TASK BRIEF
Give back, word for word, the line that contains "green triangle: (74, 185) -> (61, 154), moved" and all lines after it in the material, through the last; please include only these.

PROVIDED RECORDS
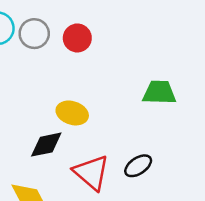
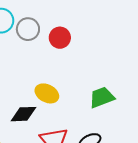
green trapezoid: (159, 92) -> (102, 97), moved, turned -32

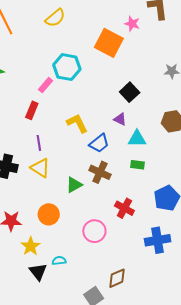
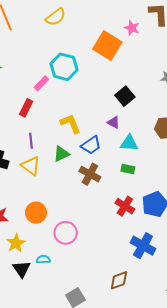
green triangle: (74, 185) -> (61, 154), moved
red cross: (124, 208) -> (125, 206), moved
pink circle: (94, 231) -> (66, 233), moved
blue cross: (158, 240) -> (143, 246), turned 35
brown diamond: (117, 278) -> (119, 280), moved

ANSWER FOR THE TASK
green triangle: (74, 185) -> (61, 154), moved
red cross: (124, 208) -> (125, 206), moved
pink circle: (94, 231) -> (66, 233), moved
blue cross: (158, 240) -> (143, 246), turned 35
brown diamond: (117, 278) -> (119, 280), moved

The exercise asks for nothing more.